* **CHALLENGE**
Pick out each line in the records below that contains the word "distances", and copy those lines out in full.

* **INPUT FOR THIS TASK**
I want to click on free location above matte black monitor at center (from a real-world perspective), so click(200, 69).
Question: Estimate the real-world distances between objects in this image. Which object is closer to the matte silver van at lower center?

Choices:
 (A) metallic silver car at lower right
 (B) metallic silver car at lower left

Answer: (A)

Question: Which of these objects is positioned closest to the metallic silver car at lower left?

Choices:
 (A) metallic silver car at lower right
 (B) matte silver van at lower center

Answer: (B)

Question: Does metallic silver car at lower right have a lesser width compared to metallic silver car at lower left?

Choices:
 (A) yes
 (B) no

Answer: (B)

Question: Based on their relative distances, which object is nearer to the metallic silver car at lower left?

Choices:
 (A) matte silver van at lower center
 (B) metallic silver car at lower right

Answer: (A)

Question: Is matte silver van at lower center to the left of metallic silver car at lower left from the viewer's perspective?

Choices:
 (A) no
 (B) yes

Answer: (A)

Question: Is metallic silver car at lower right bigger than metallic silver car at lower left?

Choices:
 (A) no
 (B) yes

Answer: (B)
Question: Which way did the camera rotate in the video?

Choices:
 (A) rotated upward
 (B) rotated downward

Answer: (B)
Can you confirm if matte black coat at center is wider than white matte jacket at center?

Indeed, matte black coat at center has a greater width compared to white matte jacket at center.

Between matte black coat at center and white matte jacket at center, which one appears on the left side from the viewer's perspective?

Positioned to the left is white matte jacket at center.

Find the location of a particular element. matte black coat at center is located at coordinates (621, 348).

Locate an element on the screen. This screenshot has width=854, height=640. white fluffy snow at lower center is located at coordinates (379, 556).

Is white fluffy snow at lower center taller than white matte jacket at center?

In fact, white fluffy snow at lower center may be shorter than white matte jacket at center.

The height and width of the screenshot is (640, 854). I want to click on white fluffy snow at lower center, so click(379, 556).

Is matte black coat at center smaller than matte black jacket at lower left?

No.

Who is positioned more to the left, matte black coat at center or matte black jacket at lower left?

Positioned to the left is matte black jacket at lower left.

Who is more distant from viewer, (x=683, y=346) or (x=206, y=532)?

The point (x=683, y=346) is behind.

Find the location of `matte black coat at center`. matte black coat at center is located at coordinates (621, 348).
==
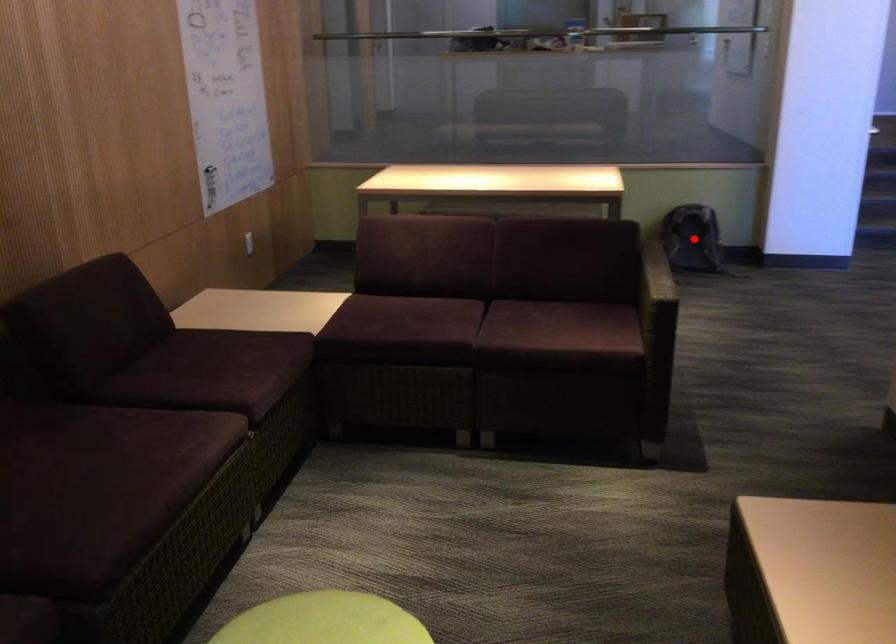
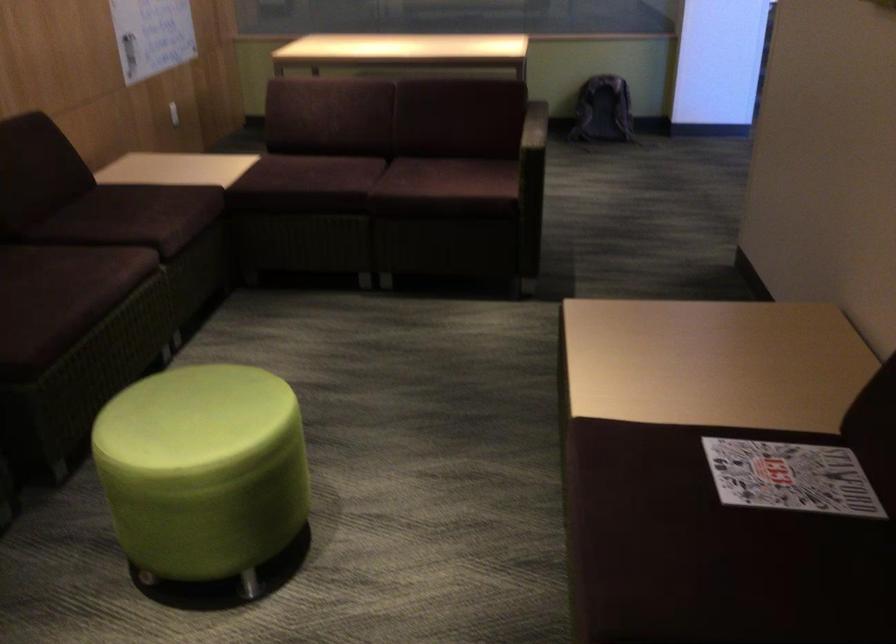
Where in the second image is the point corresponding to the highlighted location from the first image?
* * *
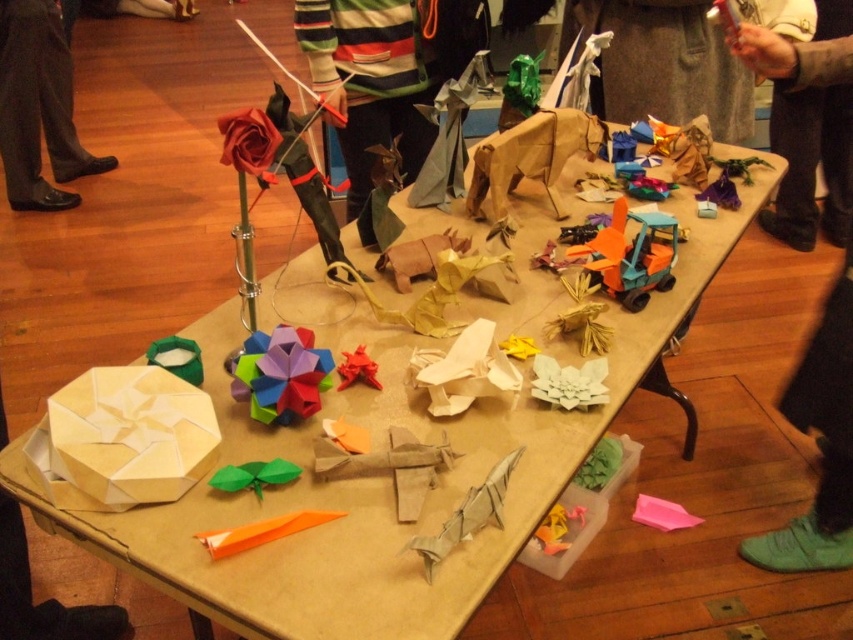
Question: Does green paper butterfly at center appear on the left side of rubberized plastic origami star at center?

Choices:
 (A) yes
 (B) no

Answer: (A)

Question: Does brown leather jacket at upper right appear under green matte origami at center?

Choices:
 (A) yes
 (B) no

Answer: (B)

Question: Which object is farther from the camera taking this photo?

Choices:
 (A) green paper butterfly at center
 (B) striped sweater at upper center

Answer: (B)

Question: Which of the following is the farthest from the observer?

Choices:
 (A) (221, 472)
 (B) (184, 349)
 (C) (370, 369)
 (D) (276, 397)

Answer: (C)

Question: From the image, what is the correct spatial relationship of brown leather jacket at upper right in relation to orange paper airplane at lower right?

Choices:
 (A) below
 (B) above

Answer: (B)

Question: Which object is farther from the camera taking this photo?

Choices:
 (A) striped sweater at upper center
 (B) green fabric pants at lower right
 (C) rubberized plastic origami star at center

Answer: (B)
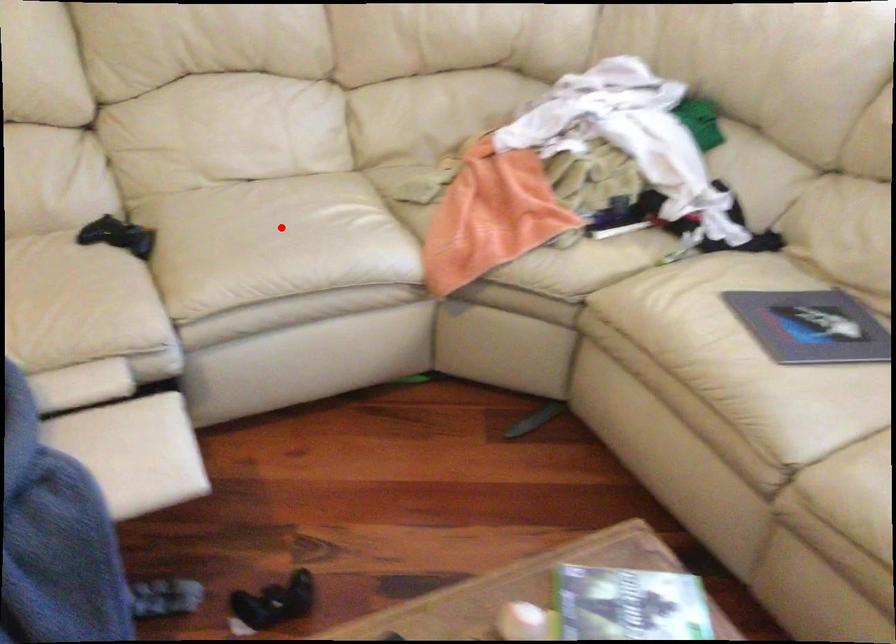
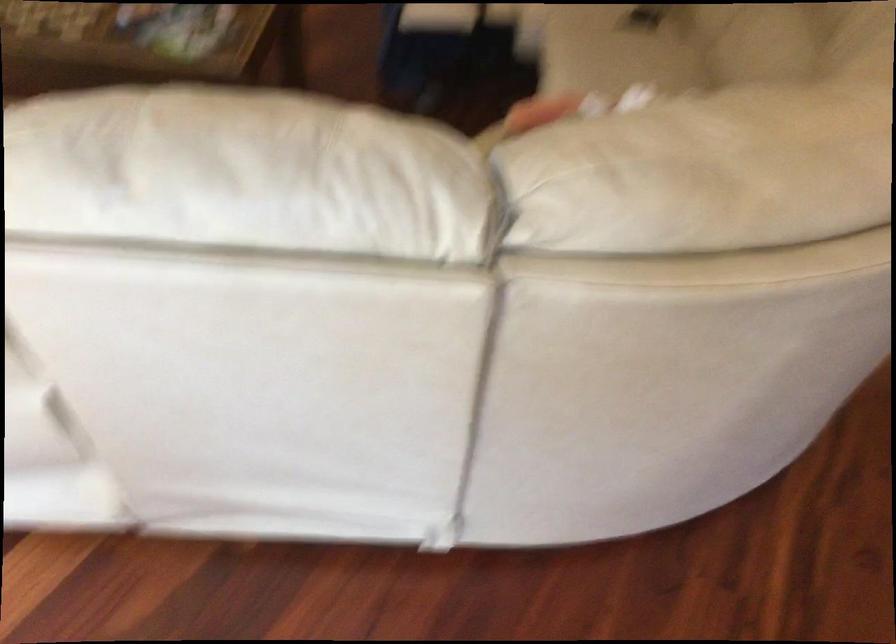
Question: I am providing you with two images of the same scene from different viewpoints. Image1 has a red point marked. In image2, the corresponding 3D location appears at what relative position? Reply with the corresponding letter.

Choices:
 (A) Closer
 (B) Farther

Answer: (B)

* **RESPONSE**
Question: Estimate the real-world distances between objects in this image. Which object is closer to the matte silver van at lower center?
Question: Based on their relative distances, which object is nearer to the metallic silver car at lower left?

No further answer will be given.